▶ _Problem details_:
Which lines of the data include the string "MOSI"? List them all.

Records from a data source:
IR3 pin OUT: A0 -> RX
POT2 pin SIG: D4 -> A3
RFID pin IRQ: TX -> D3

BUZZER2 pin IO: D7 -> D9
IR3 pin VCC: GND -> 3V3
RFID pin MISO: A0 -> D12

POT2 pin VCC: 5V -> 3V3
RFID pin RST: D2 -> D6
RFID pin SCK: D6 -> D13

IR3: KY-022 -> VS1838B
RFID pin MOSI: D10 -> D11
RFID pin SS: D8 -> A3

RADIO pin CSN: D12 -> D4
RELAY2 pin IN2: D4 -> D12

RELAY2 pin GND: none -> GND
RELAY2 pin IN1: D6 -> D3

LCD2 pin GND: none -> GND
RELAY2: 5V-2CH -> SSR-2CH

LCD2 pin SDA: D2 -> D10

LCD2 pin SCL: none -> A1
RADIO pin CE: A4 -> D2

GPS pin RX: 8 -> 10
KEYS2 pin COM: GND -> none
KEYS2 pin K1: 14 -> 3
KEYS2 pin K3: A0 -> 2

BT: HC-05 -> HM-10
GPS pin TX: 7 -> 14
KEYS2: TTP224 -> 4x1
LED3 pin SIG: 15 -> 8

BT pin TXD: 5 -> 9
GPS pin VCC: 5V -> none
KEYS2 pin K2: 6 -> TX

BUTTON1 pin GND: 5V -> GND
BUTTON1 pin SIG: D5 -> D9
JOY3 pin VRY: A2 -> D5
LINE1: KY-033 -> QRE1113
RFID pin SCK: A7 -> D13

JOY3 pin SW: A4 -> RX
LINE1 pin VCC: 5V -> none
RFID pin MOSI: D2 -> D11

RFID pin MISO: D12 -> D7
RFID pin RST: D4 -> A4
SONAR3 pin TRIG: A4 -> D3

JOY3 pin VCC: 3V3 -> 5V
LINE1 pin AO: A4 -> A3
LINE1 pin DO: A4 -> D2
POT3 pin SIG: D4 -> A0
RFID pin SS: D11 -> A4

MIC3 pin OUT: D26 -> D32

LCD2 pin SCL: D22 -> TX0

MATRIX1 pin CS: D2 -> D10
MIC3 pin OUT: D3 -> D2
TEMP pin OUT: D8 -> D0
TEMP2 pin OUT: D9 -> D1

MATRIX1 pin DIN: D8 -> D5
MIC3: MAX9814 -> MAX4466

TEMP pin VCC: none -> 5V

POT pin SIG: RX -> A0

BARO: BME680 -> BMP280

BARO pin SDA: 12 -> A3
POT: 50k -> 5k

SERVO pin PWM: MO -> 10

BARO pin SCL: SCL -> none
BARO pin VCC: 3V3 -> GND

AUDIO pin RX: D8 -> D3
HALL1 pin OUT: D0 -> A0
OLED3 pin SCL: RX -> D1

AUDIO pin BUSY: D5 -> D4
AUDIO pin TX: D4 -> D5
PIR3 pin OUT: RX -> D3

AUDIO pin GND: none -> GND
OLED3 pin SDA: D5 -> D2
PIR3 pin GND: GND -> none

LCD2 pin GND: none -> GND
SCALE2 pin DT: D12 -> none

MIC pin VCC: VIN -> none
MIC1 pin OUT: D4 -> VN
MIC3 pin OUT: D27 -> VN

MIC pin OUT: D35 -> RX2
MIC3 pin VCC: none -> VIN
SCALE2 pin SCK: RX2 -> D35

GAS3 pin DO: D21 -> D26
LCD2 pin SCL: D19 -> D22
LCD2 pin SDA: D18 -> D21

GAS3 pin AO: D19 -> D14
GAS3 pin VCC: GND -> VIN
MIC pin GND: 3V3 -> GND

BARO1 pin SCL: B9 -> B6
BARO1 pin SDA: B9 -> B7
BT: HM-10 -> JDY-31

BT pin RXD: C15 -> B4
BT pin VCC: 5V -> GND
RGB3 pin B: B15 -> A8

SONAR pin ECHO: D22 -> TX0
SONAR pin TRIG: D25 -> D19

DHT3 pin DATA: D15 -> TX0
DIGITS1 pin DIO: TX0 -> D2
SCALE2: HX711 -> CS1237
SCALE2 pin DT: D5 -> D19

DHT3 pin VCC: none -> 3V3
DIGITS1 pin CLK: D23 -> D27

▶ _Solution to this task_:
RFID pin MOSI: D10 -> D11
RFID pin MOSI: D2 -> D11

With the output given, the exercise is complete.